**What is needed:** The records must be retyped exactly, with no pictures included.

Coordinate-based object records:
* * *
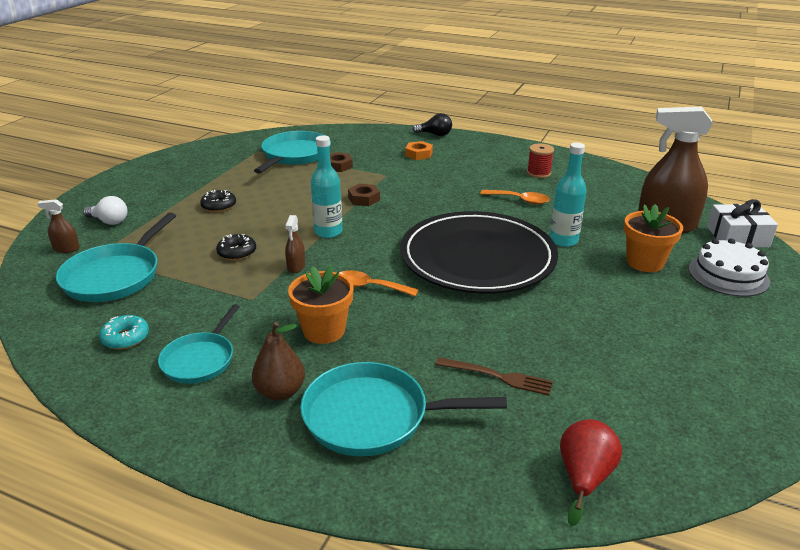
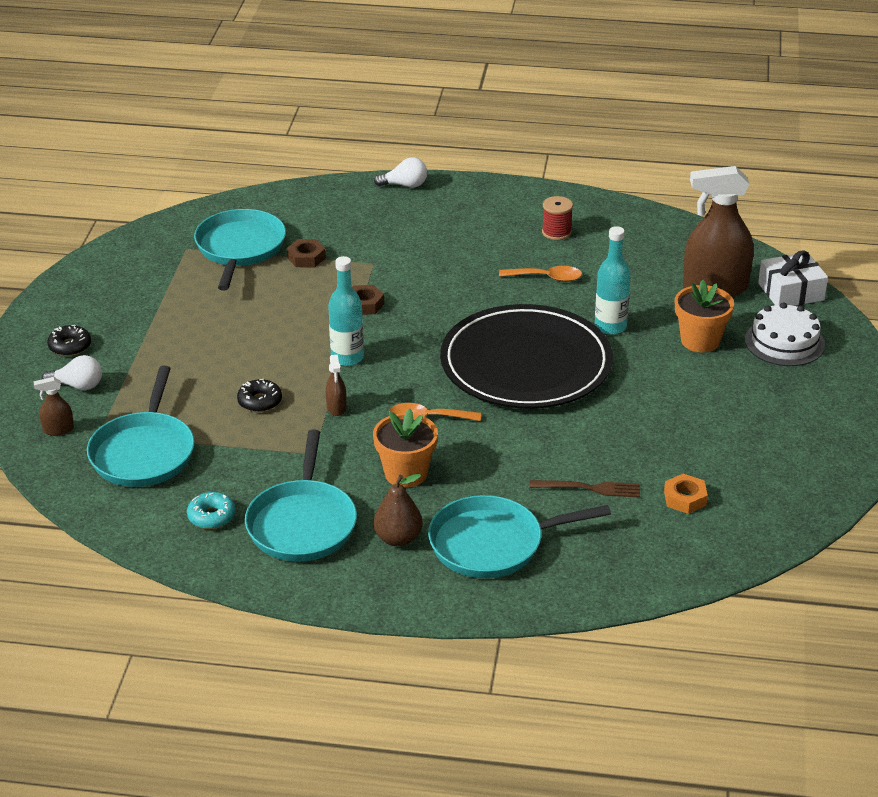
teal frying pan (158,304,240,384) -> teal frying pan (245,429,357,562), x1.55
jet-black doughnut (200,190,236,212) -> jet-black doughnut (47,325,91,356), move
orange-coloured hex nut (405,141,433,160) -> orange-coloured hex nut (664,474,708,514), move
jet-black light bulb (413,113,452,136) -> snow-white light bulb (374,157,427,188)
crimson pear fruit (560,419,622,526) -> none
* * *
**Reply to the task:**
teal frying pan (158,304,240,384) -> teal frying pan (245,429,357,562), x1.55
jet-black doughnut (200,190,236,212) -> jet-black doughnut (47,325,91,356), move
orange-coloured hex nut (405,141,433,160) -> orange-coloured hex nut (664,474,708,514), move
jet-black light bulb (413,113,452,136) -> snow-white light bulb (374,157,427,188)
crimson pear fruit (560,419,622,526) -> none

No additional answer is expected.